Exercise objective:
With nothing added and nothing dropped, copy the entire listing.

##### Data segment #####

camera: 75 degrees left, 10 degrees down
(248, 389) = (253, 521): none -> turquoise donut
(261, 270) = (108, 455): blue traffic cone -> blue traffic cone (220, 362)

#####

Task response:
camera: 75 degrees left, 10 degrees down
(248, 389) = (253, 521): none -> turquoise donut
(261, 270) = (108, 455): blue traffic cone -> blue traffic cone (220, 362)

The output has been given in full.